**Directive:** Your answer should be the lines below from the one with "building: [137,6,186,46] -> [97,62,142,99]" to the one with "building: none -> [57,202,96,221]", both included, given again exactly and with nothing added.

**Data listing:**
* * *
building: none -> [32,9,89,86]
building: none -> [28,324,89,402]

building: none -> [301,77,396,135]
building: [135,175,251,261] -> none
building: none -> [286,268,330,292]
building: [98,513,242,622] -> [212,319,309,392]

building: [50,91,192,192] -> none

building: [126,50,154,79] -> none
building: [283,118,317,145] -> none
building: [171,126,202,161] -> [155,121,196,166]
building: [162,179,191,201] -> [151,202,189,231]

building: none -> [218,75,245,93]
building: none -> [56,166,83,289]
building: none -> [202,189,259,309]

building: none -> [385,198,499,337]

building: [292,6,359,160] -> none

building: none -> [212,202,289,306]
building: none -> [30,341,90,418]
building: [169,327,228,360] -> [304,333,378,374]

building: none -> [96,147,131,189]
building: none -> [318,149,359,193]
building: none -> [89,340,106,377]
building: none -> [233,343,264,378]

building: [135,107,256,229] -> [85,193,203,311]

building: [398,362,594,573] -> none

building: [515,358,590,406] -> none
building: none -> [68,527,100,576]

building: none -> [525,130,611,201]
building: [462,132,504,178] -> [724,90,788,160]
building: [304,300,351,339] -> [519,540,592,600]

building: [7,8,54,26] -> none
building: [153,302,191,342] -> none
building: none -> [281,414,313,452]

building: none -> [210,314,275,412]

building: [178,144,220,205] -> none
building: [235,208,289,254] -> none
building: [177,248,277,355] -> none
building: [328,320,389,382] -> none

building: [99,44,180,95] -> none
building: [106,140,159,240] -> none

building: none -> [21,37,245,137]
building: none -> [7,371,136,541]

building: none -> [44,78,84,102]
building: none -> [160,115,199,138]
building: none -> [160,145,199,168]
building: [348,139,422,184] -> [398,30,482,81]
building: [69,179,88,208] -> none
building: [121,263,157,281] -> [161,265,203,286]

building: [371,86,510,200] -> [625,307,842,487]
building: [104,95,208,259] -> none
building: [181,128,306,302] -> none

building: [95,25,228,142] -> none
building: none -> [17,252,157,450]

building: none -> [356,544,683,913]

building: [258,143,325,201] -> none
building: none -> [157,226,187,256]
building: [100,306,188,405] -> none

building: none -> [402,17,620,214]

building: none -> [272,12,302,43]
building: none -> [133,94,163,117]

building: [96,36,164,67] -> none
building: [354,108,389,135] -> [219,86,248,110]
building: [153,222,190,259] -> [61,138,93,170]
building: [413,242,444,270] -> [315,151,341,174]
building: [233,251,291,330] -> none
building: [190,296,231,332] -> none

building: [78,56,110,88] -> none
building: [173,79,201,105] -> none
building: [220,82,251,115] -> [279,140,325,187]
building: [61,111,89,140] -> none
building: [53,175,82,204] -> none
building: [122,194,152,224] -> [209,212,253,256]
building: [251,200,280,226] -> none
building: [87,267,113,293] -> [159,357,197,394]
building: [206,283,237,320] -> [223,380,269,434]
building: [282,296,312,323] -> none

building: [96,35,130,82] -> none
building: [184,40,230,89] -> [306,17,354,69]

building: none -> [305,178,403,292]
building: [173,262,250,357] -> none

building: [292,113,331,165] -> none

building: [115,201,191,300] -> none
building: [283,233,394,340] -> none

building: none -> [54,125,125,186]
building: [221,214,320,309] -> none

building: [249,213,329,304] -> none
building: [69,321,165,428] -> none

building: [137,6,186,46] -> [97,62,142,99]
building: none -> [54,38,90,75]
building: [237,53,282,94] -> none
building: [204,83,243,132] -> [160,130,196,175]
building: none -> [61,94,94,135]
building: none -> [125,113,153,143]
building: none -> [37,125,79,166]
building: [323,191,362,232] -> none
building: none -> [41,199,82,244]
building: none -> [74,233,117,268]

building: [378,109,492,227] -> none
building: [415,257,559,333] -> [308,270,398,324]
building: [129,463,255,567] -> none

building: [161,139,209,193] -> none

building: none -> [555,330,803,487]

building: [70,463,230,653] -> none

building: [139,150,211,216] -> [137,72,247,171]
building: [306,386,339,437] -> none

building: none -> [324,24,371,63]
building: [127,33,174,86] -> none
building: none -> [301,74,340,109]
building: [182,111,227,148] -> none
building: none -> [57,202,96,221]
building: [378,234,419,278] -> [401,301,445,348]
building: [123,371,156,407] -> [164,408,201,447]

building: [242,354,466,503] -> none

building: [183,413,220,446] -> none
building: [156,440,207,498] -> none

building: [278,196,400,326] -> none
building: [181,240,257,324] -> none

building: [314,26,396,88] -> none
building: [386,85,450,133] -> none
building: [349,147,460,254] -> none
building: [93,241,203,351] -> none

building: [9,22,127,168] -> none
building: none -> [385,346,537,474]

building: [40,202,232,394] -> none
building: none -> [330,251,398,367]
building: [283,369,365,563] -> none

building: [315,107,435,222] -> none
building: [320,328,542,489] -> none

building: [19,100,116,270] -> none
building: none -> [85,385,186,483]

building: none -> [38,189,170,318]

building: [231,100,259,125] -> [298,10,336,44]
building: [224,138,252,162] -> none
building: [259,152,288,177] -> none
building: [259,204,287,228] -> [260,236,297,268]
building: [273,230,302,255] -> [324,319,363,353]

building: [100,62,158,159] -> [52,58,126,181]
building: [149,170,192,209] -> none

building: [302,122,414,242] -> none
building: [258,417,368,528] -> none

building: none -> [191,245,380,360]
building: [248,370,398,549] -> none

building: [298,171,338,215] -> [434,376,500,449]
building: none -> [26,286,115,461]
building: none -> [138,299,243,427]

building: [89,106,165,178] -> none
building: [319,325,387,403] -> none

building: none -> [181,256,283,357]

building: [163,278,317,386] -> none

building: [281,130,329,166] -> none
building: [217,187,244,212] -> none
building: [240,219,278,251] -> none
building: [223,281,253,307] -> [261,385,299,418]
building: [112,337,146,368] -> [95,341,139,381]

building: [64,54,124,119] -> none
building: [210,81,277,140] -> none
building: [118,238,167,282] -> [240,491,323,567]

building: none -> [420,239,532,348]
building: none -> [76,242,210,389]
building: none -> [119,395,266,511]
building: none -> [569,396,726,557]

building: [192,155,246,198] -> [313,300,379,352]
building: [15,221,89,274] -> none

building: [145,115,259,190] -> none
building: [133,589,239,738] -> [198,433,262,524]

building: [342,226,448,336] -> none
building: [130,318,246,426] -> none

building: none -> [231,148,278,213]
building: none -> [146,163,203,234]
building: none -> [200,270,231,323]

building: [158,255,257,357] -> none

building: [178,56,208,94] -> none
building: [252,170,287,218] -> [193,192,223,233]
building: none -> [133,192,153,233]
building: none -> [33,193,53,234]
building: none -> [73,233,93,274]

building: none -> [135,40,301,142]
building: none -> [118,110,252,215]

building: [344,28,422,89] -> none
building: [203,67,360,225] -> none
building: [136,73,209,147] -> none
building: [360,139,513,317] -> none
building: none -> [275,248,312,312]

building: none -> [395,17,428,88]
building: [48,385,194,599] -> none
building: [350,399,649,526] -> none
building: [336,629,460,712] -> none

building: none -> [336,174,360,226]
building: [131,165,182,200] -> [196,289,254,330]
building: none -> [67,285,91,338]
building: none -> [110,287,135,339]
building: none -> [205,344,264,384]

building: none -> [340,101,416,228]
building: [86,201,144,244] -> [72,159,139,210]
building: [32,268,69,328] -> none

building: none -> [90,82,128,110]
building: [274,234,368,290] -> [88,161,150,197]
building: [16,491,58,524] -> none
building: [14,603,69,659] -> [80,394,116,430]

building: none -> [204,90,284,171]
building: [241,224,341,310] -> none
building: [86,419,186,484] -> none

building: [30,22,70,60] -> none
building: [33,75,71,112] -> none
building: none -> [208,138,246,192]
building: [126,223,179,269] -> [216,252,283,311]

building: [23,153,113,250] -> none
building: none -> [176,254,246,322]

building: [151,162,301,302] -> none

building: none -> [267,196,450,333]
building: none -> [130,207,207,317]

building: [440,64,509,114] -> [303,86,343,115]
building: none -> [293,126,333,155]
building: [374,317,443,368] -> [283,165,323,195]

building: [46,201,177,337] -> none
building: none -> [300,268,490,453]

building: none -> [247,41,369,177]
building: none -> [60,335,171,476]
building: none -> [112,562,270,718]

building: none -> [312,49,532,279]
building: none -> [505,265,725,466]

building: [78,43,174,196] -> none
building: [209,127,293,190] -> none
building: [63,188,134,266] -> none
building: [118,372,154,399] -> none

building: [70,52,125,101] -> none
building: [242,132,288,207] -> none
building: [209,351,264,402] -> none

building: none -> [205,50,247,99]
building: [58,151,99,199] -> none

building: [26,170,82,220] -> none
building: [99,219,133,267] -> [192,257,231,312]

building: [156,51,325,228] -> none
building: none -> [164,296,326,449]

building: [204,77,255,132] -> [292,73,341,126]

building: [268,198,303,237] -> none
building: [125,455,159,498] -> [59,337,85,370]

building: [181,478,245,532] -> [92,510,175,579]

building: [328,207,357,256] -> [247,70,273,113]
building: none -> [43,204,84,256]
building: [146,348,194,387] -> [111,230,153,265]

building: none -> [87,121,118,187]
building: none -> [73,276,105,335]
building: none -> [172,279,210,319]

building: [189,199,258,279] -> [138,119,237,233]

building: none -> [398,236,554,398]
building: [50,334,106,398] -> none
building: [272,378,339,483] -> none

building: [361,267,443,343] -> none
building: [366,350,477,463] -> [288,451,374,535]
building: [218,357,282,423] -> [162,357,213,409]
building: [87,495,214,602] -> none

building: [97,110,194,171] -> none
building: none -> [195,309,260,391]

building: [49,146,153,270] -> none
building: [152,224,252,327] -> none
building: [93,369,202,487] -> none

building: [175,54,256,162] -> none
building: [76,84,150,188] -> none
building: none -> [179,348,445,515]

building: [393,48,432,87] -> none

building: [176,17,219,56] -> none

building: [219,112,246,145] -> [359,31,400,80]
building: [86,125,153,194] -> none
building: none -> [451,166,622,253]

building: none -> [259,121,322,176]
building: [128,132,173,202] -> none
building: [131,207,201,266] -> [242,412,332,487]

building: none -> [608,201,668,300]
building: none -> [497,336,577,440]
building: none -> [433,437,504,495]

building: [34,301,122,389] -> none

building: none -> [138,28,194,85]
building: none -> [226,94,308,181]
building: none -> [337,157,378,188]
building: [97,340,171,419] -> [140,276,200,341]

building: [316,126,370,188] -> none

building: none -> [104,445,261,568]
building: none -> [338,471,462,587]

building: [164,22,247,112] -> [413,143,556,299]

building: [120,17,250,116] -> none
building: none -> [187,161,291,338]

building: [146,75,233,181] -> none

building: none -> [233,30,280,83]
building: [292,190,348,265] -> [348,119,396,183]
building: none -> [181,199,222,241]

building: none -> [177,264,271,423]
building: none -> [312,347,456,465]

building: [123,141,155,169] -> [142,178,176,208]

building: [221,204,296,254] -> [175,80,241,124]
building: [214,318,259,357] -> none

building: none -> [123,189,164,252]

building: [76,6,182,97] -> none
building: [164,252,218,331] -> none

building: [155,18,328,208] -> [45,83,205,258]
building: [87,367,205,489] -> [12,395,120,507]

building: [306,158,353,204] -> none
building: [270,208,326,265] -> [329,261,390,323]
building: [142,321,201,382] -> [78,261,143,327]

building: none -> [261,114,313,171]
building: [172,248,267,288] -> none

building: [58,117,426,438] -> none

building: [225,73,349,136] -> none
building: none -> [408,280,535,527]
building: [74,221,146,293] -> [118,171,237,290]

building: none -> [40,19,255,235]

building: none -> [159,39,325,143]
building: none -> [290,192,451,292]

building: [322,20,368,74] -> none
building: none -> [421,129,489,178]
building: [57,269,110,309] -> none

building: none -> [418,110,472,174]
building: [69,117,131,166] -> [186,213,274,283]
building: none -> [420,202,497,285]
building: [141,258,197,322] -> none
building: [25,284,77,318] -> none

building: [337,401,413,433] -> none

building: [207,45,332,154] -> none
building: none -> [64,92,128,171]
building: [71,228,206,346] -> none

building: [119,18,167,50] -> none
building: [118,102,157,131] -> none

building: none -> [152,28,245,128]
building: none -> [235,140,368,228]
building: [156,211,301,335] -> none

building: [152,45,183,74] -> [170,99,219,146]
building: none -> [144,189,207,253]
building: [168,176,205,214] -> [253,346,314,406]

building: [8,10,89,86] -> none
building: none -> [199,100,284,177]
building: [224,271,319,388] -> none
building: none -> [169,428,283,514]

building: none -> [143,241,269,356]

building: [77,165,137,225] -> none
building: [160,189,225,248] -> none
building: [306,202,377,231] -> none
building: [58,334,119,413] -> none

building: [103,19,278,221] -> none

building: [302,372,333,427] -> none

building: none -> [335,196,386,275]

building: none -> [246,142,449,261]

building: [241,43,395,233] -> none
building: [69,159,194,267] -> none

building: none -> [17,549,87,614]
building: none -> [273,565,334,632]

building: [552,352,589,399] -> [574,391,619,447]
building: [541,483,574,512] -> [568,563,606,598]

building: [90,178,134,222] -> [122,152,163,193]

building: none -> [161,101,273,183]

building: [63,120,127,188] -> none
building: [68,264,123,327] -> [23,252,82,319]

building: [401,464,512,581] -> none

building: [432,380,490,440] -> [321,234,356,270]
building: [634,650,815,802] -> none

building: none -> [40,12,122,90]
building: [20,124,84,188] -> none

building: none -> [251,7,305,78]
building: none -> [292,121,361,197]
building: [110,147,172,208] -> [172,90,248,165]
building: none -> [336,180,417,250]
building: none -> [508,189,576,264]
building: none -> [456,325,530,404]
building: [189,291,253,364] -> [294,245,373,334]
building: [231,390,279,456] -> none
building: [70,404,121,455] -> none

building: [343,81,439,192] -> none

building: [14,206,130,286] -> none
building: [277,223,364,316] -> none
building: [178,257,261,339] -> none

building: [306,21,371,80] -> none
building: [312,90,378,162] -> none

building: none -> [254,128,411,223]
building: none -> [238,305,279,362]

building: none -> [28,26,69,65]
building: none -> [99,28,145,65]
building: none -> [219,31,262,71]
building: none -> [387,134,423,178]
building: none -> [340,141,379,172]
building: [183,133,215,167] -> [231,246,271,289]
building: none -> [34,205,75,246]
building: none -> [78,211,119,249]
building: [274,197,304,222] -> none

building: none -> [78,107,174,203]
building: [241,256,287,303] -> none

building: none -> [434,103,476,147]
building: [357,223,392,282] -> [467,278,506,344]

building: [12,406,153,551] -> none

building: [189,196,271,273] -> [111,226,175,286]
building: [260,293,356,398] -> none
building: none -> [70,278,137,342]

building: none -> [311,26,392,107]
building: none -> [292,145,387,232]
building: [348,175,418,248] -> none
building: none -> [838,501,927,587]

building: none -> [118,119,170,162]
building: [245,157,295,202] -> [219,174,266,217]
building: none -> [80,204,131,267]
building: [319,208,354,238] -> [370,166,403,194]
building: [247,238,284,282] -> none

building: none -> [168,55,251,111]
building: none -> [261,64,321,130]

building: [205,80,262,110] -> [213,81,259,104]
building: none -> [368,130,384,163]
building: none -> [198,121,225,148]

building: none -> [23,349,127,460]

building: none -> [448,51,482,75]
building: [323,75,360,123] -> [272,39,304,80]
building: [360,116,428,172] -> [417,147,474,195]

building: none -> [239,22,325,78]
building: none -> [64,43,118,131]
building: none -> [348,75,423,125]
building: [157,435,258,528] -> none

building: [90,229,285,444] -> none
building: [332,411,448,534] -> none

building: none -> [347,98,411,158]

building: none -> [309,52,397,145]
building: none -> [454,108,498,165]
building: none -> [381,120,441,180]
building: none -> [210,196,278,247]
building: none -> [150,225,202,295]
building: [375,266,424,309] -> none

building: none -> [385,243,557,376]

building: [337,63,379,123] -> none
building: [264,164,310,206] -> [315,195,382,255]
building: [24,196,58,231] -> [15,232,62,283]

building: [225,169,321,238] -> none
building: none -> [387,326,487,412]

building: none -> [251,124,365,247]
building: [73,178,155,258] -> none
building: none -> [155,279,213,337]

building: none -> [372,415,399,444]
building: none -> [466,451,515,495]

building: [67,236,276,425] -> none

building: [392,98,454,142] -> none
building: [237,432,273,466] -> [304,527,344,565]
* * *
**Task solution:**
building: [137,6,186,46] -> [97,62,142,99]
building: none -> [54,38,90,75]
building: [237,53,282,94] -> none
building: [204,83,243,132] -> [160,130,196,175]
building: none -> [61,94,94,135]
building: none -> [125,113,153,143]
building: none -> [37,125,79,166]
building: [323,191,362,232] -> none
building: none -> [41,199,82,244]
building: none -> [74,233,117,268]

building: [378,109,492,227] -> none
building: [415,257,559,333] -> [308,270,398,324]
building: [129,463,255,567] -> none

building: [161,139,209,193] -> none

building: none -> [555,330,803,487]

building: [70,463,230,653] -> none

building: [139,150,211,216] -> [137,72,247,171]
building: [306,386,339,437] -> none

building: none -> [324,24,371,63]
building: [127,33,174,86] -> none
building: none -> [301,74,340,109]
building: [182,111,227,148] -> none
building: none -> [57,202,96,221]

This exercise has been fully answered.